- _Task brief_:
Wherever a line of the records contains "camera", copy that line.

+ + + + + + +

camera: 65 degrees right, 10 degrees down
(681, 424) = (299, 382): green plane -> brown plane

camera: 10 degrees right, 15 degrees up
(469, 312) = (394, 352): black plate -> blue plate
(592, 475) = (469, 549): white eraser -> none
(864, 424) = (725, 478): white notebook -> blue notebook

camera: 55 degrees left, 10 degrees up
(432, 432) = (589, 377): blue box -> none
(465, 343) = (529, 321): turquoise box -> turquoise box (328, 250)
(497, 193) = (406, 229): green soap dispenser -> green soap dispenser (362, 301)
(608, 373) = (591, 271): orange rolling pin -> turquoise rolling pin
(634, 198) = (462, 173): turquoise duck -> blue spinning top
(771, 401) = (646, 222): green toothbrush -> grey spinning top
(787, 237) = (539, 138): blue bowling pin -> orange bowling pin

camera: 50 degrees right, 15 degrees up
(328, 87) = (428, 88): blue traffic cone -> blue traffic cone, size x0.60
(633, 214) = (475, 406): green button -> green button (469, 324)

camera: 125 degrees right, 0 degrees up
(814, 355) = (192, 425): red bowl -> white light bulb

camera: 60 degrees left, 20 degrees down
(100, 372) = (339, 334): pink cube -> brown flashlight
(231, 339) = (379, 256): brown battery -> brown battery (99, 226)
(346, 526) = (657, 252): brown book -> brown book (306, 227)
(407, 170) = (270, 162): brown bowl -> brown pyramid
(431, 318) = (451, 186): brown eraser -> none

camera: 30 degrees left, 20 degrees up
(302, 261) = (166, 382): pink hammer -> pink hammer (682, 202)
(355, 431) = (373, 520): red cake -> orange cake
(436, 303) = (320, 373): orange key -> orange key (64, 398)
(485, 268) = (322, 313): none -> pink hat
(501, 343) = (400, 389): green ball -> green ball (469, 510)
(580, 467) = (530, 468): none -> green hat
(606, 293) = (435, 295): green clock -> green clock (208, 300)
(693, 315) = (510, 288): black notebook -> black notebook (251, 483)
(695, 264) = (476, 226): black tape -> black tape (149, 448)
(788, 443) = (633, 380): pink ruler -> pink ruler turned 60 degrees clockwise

+ + + + + + +

- _Solved exercise_:
camera: 65 degrees right, 10 degrees down
camera: 10 degrees right, 15 degrees up
camera: 55 degrees left, 10 degrees up
camera: 50 degrees right, 15 degrees up
camera: 125 degrees right, 0 degrees up
camera: 60 degrees left, 20 degrees down
camera: 30 degrees left, 20 degrees up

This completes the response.